Data in this exercise:

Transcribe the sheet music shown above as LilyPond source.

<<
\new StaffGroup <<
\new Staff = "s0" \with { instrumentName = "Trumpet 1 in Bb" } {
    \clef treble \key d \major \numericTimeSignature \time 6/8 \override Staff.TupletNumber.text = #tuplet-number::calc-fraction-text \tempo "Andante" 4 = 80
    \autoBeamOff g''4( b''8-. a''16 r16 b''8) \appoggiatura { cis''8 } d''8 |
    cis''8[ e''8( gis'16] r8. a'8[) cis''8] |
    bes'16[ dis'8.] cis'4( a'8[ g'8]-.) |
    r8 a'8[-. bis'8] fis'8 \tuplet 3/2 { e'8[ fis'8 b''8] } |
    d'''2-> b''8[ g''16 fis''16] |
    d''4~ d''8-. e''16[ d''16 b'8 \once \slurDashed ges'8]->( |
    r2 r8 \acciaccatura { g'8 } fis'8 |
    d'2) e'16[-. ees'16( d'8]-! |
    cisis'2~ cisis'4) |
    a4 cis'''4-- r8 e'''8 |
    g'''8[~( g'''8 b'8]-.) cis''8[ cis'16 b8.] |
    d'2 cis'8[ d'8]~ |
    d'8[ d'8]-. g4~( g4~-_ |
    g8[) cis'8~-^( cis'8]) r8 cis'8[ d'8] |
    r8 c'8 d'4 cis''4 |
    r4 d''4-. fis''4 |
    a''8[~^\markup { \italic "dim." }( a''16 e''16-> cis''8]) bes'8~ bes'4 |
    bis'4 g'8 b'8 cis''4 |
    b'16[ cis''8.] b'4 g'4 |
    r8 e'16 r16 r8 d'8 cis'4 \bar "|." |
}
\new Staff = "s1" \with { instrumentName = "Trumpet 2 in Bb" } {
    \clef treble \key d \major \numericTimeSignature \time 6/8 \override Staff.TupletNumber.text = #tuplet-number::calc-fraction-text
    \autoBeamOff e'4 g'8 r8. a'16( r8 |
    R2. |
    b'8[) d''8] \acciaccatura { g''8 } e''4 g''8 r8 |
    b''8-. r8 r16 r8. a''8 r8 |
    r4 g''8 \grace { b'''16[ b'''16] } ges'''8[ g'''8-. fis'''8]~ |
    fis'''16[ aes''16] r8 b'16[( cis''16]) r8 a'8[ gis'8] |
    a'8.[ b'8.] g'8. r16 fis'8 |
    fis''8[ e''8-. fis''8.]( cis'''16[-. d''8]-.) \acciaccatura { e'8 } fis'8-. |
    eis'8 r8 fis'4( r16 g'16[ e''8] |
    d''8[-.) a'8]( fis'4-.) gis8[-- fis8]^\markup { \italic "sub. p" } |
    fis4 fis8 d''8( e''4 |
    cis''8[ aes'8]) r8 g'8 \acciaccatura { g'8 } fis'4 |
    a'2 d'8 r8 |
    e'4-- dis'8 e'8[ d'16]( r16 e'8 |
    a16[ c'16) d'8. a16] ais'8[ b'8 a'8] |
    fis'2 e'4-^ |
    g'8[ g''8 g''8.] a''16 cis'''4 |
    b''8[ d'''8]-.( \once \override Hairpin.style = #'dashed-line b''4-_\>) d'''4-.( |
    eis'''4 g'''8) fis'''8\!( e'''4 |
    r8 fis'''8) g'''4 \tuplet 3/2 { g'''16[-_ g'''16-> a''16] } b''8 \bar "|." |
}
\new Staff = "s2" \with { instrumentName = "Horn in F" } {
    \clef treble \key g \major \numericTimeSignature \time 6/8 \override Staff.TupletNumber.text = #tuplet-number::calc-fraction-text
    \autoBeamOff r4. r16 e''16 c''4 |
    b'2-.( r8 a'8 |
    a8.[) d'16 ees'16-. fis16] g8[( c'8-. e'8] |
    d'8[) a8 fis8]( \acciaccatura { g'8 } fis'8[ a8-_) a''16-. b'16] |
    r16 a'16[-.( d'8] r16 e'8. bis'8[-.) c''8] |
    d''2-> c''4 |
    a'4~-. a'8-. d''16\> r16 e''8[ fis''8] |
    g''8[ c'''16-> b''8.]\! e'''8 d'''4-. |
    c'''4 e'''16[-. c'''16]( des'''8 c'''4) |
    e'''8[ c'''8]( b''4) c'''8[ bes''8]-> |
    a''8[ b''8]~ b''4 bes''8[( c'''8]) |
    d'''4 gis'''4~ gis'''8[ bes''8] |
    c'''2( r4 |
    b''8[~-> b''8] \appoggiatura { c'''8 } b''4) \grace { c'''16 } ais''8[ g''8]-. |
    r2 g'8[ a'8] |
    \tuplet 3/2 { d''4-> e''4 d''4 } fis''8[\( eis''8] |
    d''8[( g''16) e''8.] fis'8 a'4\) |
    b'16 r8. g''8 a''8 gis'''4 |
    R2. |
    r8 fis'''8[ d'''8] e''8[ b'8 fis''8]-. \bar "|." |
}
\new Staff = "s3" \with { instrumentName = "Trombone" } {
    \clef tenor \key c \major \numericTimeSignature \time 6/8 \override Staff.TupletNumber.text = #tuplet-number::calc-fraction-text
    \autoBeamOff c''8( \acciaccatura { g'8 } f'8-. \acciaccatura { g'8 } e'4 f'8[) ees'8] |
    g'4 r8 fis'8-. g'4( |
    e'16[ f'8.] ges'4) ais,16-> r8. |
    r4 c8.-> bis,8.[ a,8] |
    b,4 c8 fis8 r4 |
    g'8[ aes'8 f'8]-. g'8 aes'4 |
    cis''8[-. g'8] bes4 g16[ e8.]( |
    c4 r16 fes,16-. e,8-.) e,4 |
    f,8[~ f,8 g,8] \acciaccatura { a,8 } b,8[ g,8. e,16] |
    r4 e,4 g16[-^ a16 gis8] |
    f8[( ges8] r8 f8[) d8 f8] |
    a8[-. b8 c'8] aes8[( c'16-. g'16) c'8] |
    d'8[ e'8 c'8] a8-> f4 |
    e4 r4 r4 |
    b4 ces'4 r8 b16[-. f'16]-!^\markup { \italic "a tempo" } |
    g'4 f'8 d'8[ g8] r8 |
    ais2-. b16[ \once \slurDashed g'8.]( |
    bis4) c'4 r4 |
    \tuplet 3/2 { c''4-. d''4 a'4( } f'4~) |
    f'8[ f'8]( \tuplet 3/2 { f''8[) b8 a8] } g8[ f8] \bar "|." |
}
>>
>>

Your goal: Pull out every line of the material above that contains the string "Trumpet".

Solution to the exercise:
\new Staff = "s0" \with { instrumentName = "Trumpet 1 in Bb" } {
\new Staff = "s1" \with { instrumentName = "Trumpet 2 in Bb" } {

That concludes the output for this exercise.